[Task description] Please copy all of the data that follows exactly, leaving any pictures out.

[Detected change data]
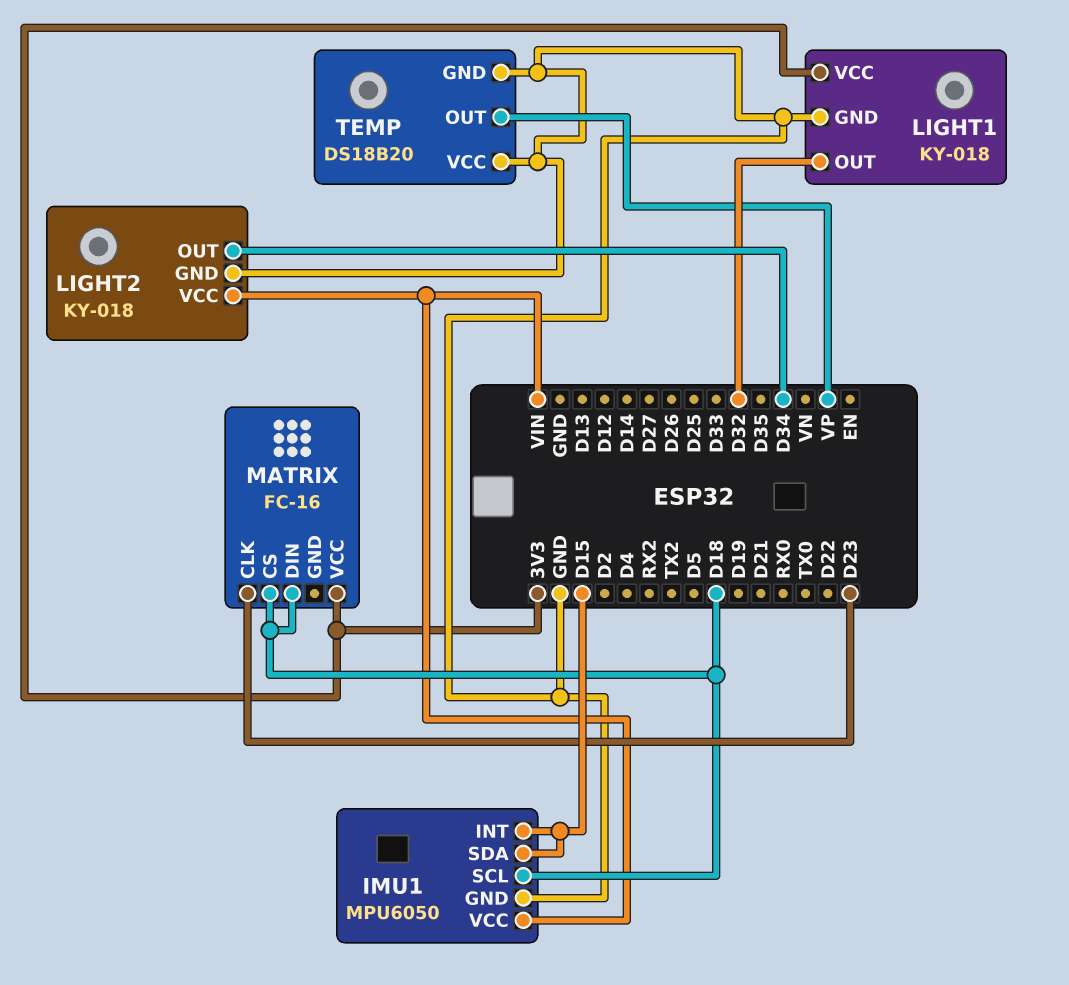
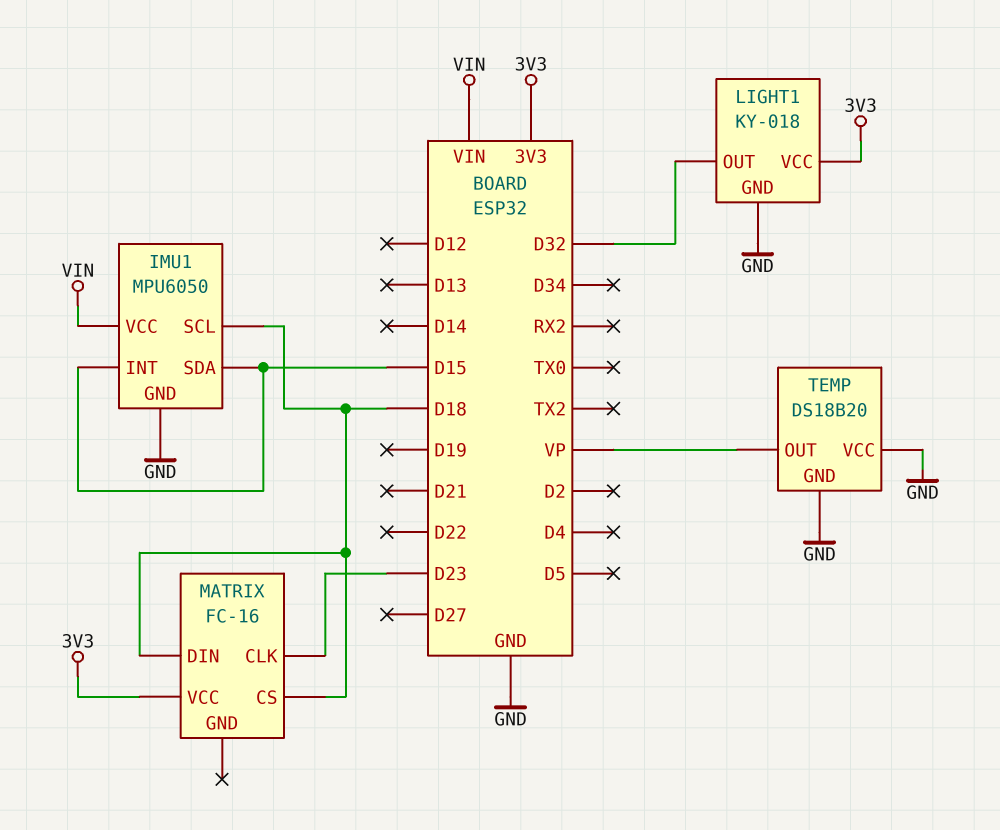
LIGHT2: KY-018 -> none
LIGHT2 pin GND: GND -> none
LIGHT2 pin OUT: D34 -> none
LIGHT2 pin VCC: VIN -> none

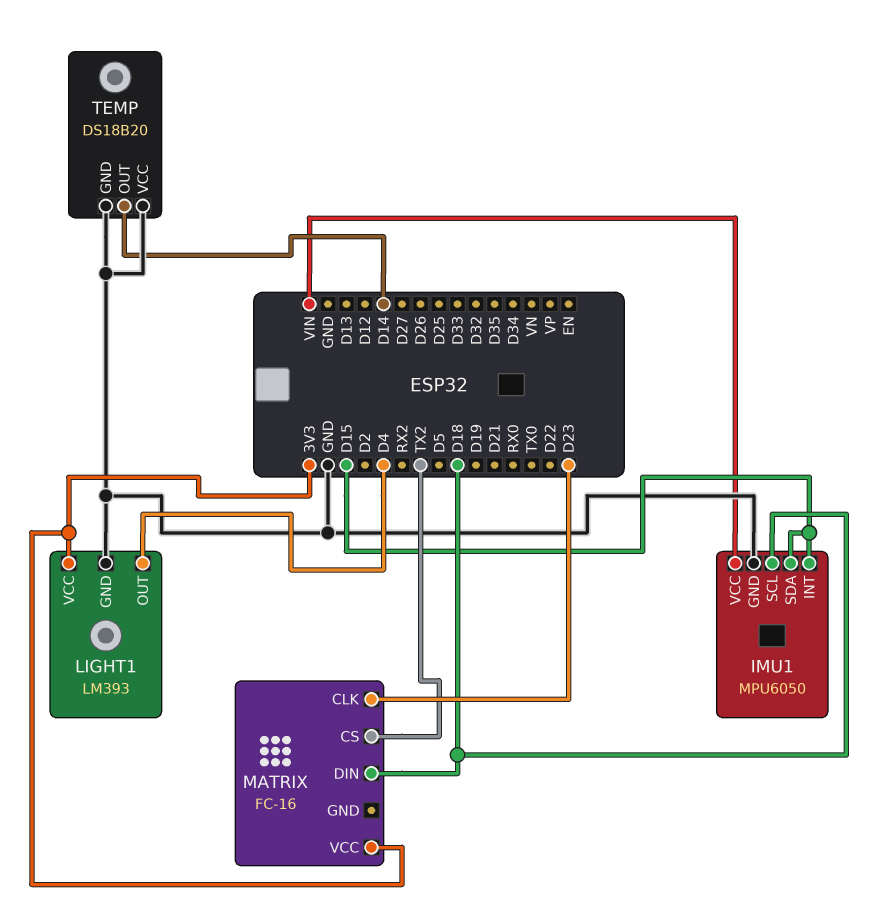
LIGHT1: KY-018 -> LM393
LIGHT1 pin OUT: D32 -> D4
MATRIX pin CS: D18 -> TX2
TEMP pin OUT: VP -> D14

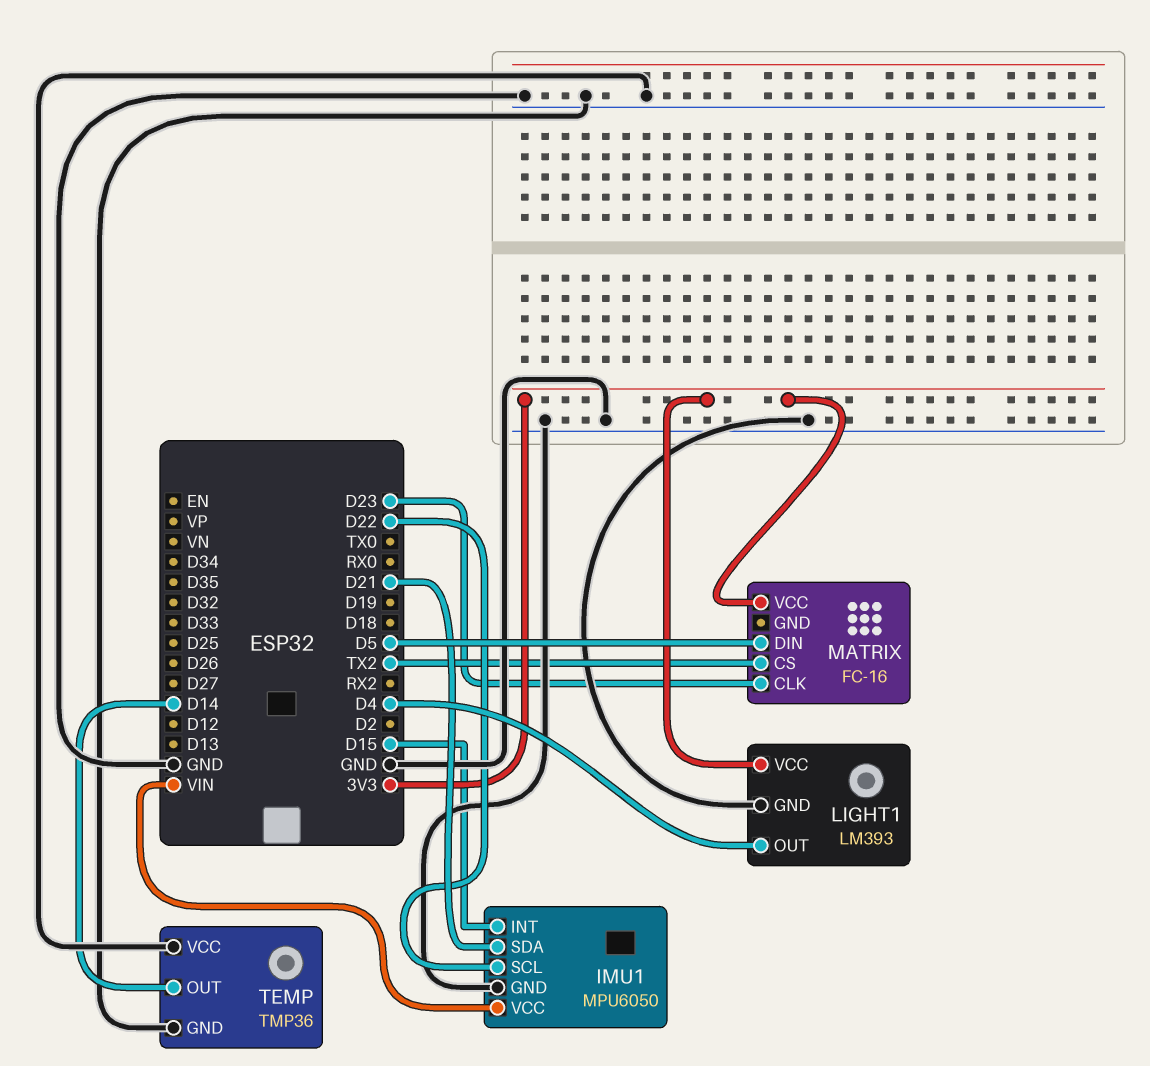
IMU1 pin SCL: D18 -> D22
IMU1 pin SDA: D15 -> D21
MATRIX pin DIN: D18 -> D5
TEMP: DS18B20 -> TMP36

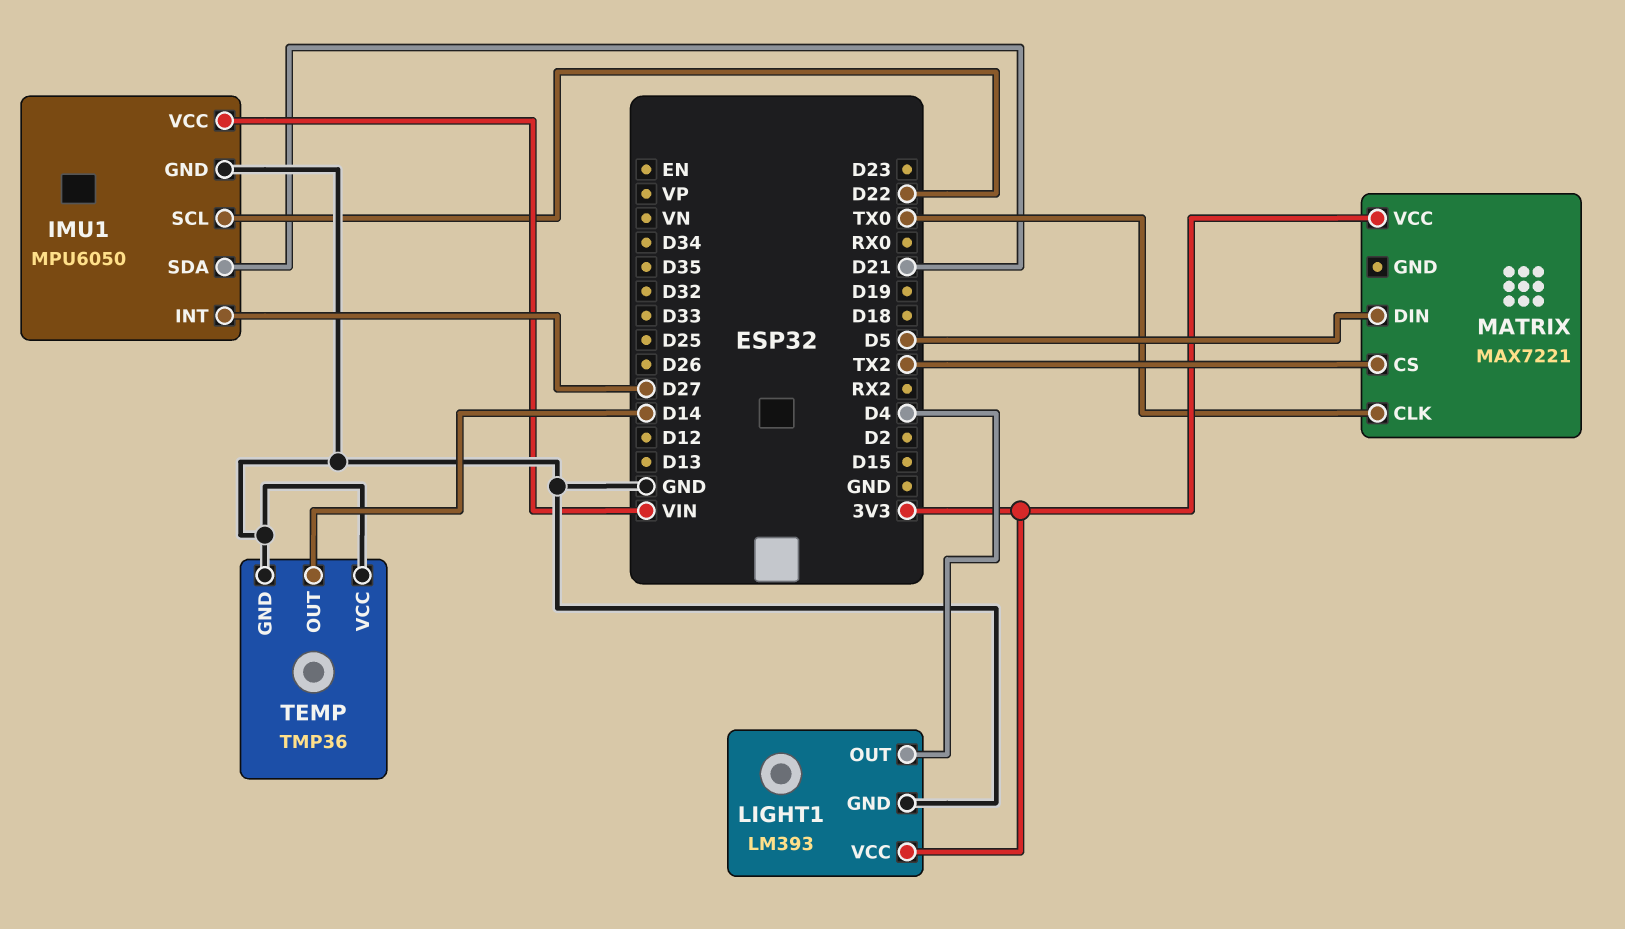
IMU1 pin INT: D15 -> D27
MATRIX: FC-16 -> MAX7221
MATRIX pin CLK: D23 -> TX0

[Response box]
LIGHT2: KY-018 -> none
LIGHT2 pin GND: GND -> none
LIGHT2 pin OUT: D34 -> none
LIGHT2 pin VCC: VIN -> none

LIGHT1: KY-018 -> LM393
LIGHT1 pin OUT: D32 -> D4
MATRIX pin CS: D18 -> TX2
TEMP pin OUT: VP -> D14

IMU1 pin SCL: D18 -> D22
IMU1 pin SDA: D15 -> D21
MATRIX pin DIN: D18 -> D5
TEMP: DS18B20 -> TMP36

IMU1 pin INT: D15 -> D27
MATRIX: FC-16 -> MAX7221
MATRIX pin CLK: D23 -> TX0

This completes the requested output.